Records supplied:
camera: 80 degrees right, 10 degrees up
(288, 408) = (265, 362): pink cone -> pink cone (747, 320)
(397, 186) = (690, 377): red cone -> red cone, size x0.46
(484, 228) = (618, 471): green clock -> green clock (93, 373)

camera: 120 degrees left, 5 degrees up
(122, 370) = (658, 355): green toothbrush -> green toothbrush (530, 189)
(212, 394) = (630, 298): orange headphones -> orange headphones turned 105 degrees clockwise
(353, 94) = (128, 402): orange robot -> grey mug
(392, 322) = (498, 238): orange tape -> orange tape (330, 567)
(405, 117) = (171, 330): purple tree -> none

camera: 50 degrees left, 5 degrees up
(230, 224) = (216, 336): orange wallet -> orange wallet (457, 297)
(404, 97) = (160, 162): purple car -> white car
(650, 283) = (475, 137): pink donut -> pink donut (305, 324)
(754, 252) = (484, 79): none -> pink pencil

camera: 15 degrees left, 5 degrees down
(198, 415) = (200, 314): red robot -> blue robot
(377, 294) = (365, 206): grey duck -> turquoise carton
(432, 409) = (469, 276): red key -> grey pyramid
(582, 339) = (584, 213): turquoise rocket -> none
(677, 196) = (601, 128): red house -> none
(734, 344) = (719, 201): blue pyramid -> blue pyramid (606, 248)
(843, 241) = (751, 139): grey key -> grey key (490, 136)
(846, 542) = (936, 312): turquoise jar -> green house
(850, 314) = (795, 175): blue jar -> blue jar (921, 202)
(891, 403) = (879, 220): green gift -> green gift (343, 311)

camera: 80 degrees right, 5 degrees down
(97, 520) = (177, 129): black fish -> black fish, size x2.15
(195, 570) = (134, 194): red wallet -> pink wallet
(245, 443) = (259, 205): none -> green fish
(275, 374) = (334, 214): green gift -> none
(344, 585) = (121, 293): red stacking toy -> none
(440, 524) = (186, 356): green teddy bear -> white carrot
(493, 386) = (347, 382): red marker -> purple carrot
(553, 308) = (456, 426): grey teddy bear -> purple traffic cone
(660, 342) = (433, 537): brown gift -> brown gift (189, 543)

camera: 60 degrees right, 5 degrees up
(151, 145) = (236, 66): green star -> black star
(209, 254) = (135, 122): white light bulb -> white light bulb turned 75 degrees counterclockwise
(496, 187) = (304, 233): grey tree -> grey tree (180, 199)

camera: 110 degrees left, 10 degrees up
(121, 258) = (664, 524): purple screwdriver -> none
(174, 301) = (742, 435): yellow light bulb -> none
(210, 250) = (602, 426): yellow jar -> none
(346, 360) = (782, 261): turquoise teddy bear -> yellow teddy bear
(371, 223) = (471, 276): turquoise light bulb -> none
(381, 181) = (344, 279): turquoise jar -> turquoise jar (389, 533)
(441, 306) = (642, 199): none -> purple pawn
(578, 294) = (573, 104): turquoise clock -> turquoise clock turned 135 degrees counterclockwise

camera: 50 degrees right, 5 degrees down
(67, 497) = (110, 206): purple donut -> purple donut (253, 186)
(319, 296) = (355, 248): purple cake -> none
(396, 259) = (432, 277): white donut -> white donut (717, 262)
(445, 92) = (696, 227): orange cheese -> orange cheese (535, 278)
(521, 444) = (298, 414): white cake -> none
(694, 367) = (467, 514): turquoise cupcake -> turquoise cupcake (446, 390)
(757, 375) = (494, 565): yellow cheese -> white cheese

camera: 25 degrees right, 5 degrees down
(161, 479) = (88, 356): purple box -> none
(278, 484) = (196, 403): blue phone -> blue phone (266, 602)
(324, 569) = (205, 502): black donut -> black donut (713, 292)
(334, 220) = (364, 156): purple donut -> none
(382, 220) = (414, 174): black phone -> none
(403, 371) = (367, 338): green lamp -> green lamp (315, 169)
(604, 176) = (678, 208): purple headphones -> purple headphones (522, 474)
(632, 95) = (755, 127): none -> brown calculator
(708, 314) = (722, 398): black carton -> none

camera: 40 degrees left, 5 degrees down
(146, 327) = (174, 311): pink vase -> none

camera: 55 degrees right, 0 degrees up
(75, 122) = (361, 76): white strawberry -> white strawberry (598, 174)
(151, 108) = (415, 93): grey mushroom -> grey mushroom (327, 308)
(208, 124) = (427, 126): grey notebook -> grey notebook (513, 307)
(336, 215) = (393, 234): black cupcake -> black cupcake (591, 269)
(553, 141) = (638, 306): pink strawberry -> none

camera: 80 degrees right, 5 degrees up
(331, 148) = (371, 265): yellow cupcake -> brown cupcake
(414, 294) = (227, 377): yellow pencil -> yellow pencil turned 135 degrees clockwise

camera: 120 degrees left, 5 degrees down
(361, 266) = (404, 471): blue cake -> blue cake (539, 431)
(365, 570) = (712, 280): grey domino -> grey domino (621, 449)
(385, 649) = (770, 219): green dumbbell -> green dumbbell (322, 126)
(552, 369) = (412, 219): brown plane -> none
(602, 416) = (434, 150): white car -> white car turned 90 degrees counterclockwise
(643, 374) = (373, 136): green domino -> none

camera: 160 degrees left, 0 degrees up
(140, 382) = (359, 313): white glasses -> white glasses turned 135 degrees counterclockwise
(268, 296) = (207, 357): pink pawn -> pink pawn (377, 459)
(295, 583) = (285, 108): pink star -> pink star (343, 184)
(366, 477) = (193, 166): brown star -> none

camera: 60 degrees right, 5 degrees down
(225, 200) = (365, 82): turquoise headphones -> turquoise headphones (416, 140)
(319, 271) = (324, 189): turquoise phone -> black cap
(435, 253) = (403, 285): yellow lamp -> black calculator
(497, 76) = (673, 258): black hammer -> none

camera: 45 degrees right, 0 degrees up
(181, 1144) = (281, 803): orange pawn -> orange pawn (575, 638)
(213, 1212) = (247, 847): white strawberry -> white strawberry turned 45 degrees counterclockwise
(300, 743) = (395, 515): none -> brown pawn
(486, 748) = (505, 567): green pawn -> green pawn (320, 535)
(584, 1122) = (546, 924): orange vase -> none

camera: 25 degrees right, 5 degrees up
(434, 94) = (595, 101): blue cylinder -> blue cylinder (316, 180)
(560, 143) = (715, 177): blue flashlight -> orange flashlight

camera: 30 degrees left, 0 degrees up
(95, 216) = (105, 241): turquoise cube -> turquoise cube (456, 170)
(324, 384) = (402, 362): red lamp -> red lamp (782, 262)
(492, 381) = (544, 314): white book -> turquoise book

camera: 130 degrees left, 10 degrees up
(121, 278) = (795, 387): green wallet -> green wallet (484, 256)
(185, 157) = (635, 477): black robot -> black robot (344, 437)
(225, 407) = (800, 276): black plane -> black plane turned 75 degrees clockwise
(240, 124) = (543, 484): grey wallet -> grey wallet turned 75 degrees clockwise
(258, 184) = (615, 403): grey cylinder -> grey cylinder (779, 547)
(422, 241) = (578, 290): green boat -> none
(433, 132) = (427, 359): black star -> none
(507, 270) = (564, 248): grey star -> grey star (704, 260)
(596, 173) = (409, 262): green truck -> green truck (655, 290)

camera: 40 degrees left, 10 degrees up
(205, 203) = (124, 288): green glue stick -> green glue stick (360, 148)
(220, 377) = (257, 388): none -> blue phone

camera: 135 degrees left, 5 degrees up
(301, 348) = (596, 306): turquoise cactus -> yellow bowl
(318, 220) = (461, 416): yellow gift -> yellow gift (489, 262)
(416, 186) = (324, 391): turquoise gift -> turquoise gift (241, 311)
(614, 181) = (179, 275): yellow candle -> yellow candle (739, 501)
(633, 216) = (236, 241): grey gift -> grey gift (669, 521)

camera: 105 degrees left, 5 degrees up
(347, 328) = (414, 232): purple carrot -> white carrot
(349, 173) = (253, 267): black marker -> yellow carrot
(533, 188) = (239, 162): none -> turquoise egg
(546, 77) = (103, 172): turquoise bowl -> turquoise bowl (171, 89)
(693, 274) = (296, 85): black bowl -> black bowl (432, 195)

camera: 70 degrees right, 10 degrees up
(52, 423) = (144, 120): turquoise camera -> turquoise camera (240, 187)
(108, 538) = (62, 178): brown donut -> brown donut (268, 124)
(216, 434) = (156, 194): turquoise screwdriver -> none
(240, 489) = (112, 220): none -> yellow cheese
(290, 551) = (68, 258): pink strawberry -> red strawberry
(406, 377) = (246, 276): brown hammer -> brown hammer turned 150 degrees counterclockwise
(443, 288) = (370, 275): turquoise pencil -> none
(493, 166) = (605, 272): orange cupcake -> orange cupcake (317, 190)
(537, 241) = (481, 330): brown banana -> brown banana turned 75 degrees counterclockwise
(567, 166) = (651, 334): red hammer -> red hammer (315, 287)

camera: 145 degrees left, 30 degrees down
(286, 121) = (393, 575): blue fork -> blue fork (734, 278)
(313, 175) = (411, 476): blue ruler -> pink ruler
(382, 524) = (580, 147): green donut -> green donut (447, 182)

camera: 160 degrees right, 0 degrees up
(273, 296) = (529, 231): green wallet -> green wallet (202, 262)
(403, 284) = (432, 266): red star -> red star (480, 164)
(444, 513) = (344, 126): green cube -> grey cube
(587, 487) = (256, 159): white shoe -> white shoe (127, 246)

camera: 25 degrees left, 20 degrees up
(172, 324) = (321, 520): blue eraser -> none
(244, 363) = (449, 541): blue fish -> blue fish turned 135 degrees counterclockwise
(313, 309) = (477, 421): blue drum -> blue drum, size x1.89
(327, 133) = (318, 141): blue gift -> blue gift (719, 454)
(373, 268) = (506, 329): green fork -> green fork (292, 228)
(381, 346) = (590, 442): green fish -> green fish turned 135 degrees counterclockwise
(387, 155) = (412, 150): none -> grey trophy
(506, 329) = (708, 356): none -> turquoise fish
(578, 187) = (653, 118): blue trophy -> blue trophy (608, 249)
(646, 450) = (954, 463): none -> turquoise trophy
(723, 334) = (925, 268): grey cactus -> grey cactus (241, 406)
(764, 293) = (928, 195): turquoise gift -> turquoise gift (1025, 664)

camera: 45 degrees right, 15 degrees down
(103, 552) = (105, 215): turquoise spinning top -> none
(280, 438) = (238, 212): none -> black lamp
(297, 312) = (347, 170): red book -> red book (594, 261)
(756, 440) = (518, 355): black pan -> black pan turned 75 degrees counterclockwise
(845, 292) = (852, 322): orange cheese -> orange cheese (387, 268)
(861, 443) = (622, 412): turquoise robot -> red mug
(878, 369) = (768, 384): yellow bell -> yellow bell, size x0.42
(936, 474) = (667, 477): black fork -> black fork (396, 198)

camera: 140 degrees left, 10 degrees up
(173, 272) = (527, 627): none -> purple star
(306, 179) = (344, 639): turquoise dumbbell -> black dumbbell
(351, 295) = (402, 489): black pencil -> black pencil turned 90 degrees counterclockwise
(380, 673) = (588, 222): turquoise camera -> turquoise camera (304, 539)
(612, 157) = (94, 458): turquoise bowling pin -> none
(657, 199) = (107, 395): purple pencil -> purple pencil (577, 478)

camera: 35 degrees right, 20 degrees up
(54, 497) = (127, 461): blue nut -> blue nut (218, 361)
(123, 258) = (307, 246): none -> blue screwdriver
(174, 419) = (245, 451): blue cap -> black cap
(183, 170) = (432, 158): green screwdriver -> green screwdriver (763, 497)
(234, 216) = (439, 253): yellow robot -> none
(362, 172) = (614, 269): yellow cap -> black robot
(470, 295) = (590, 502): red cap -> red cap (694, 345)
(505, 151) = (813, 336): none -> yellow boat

Task:
Say how many lines in the listing above include "down". Give nothing but the number.

Solution for this task:
9